REQUIRED WORK:
Find the line containing "LINE3 pin DO: D5 -> TX", then print it and each line after it through the end of the listing exactly, with no pictures.

INPUT FOR THIS TASK:
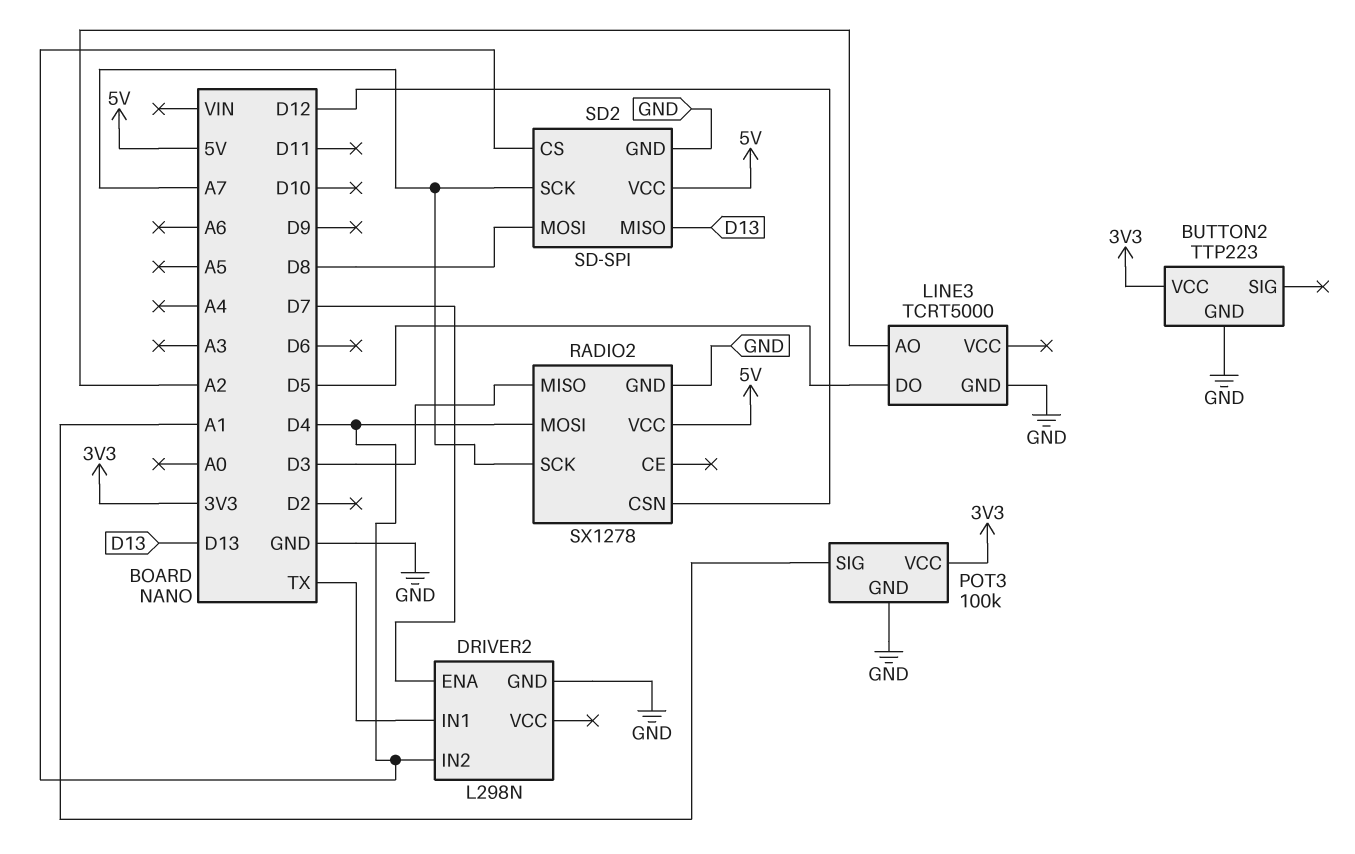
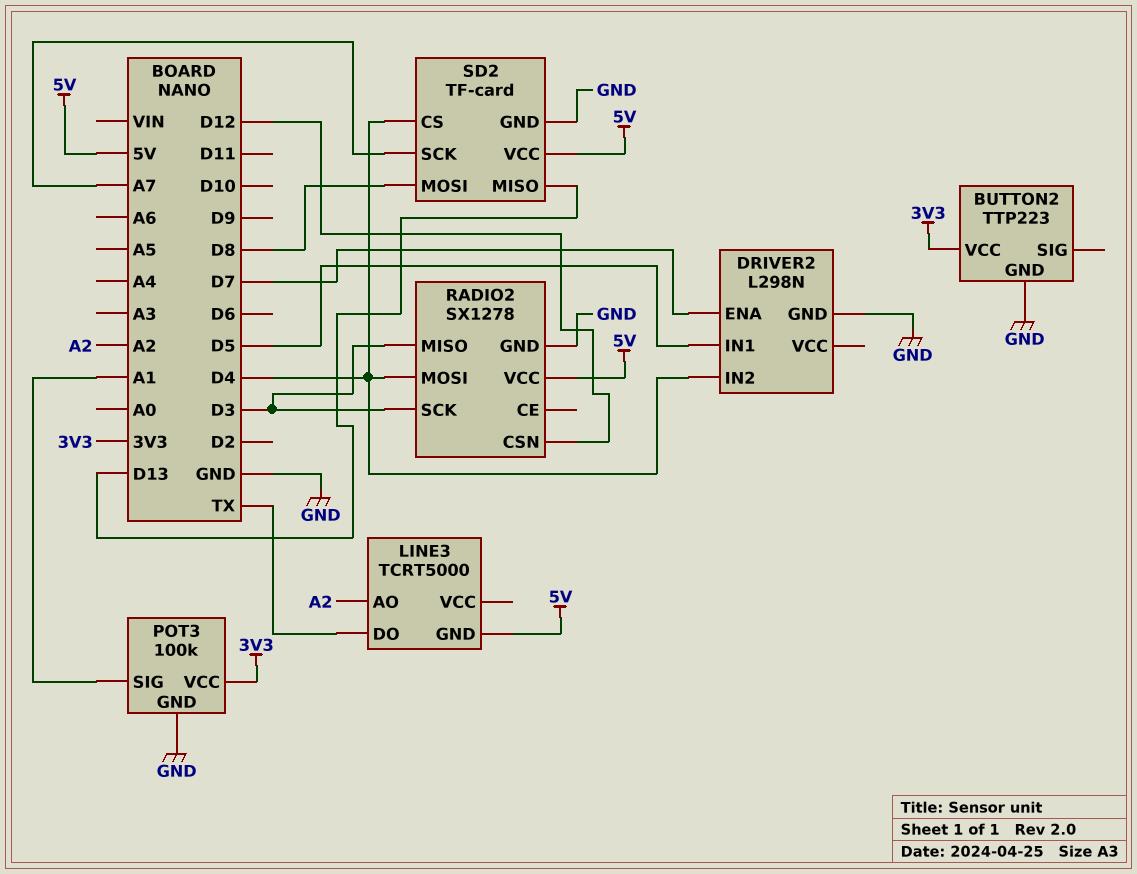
DRIVER2 pin IN1: TX -> D5
LINE3 pin DO: D5 -> TX
LINE3 pin GND: GND -> 5V
RADIO2 pin SCK: A7 -> D3
SD2: SD-SPI -> TF-card

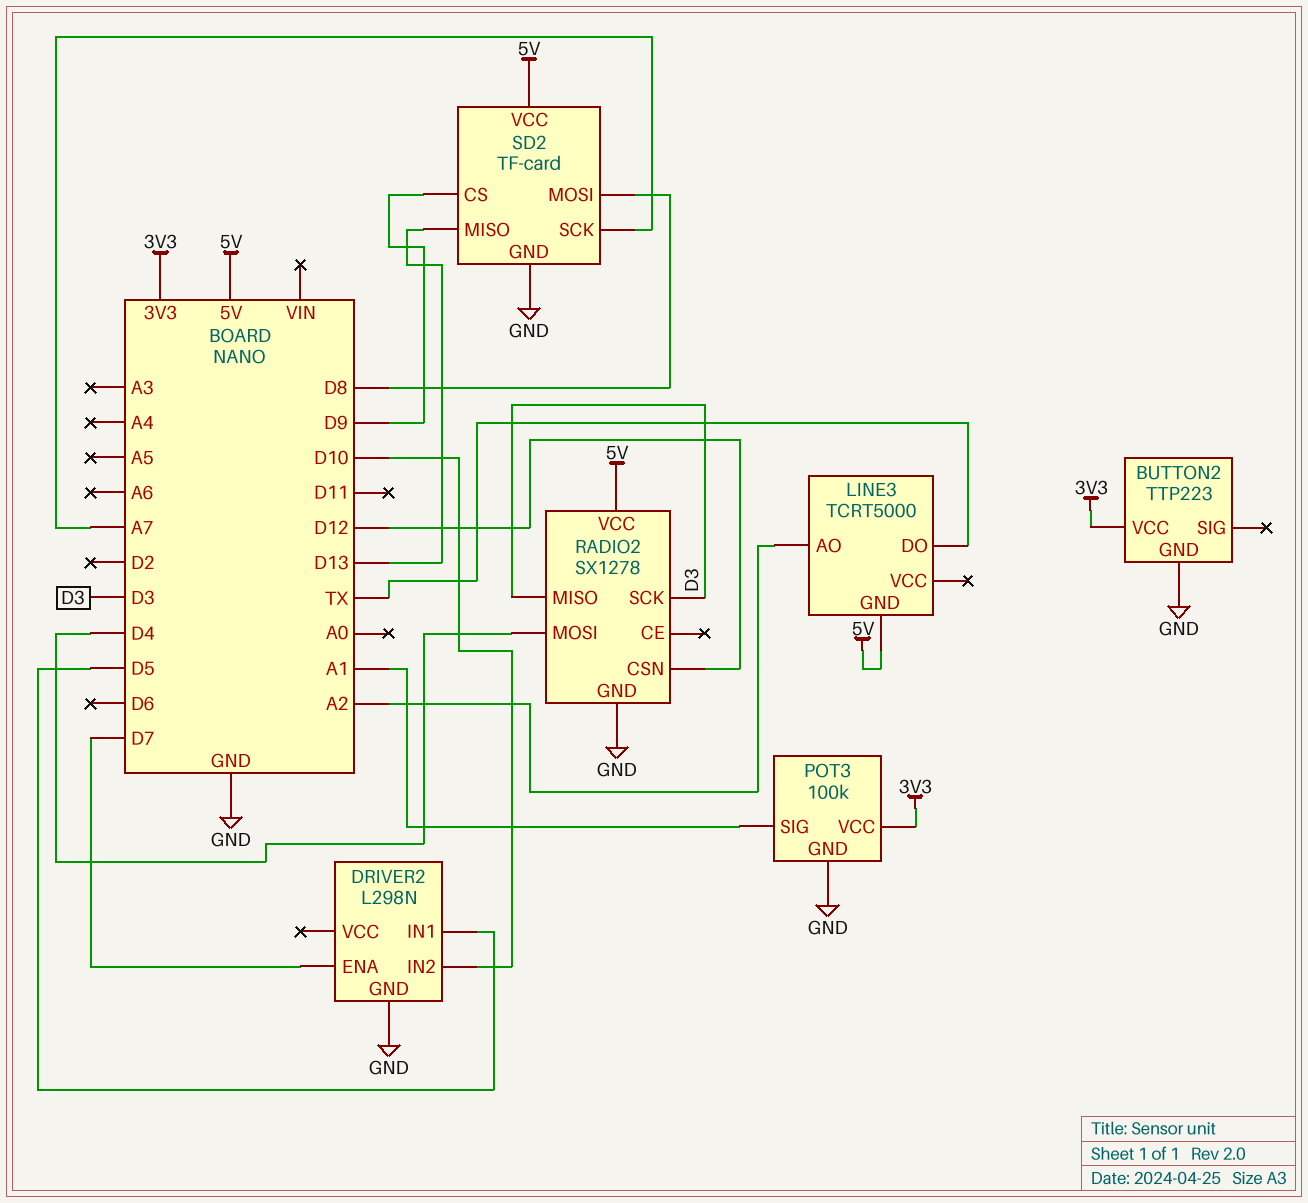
DRIVER2 pin IN2: D4 -> D10
SD2 pin CS: D4 -> D9

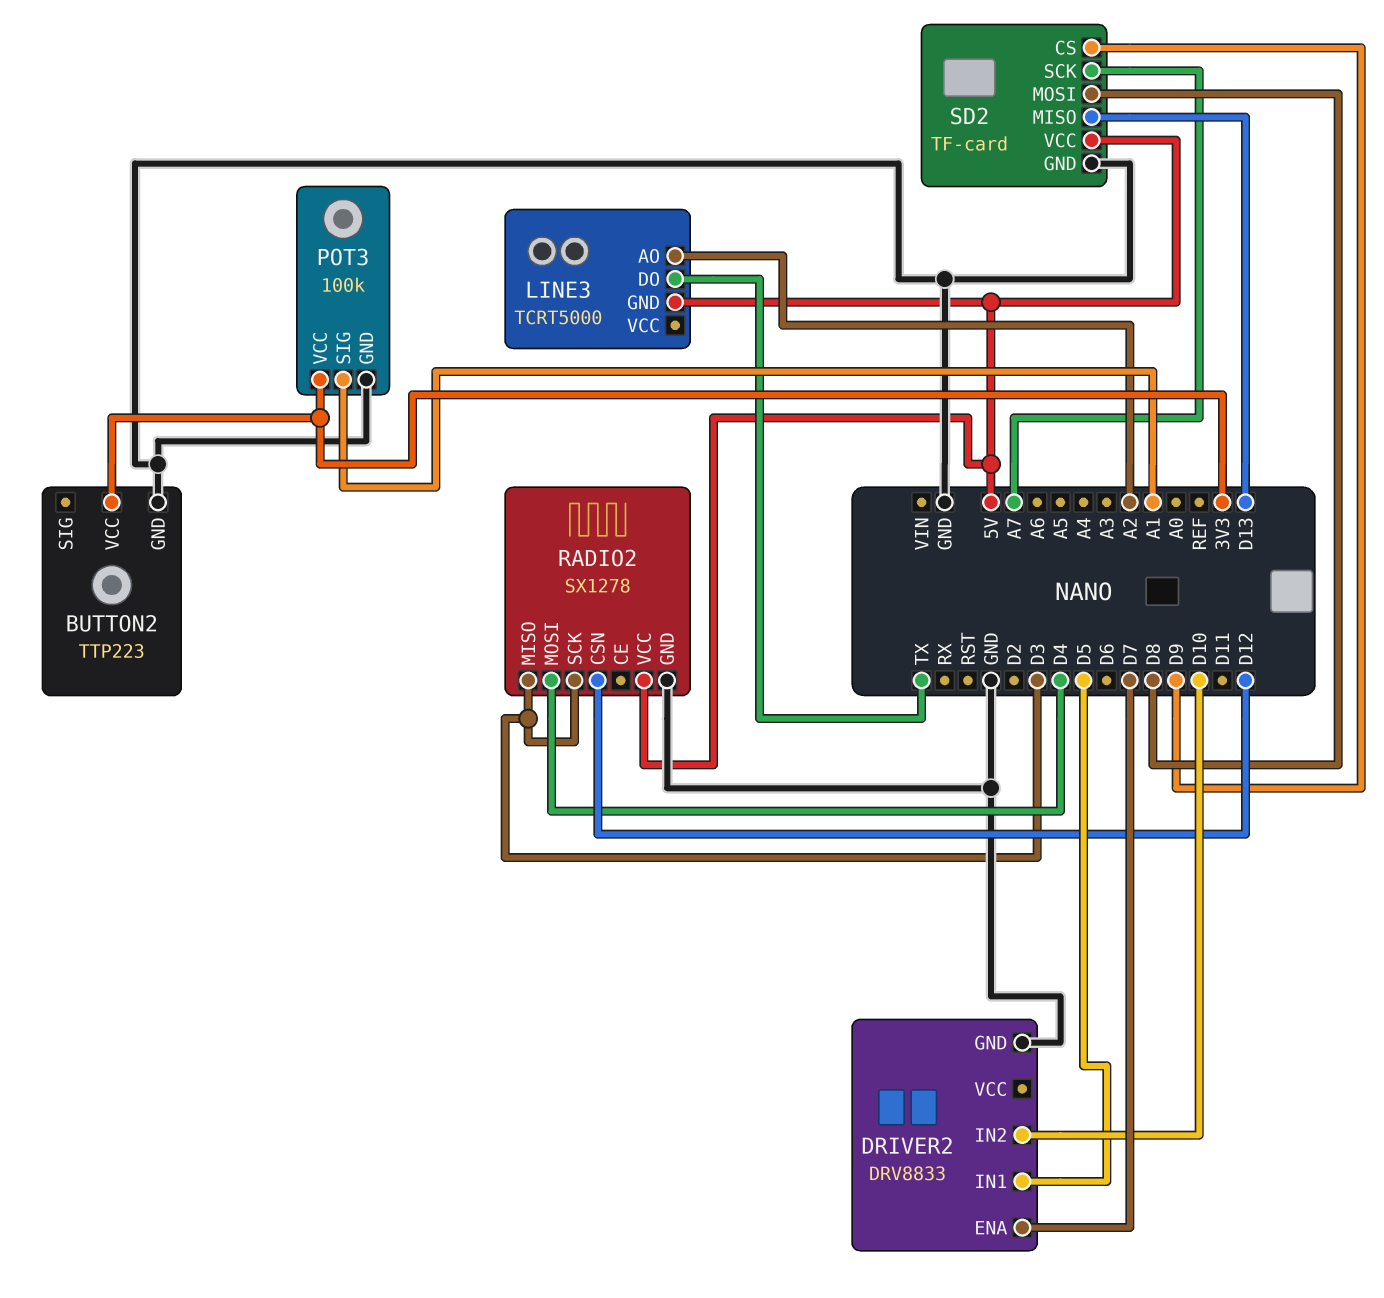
DRIVER2: L298N -> DRV8833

EXERCISE SOLUTION:
LINE3 pin DO: D5 -> TX
LINE3 pin GND: GND -> 5V
RADIO2 pin SCK: A7 -> D3
SD2: SD-SPI -> TF-card

DRIVER2 pin IN2: D4 -> D10
SD2 pin CS: D4 -> D9

DRIVER2: L298N -> DRV8833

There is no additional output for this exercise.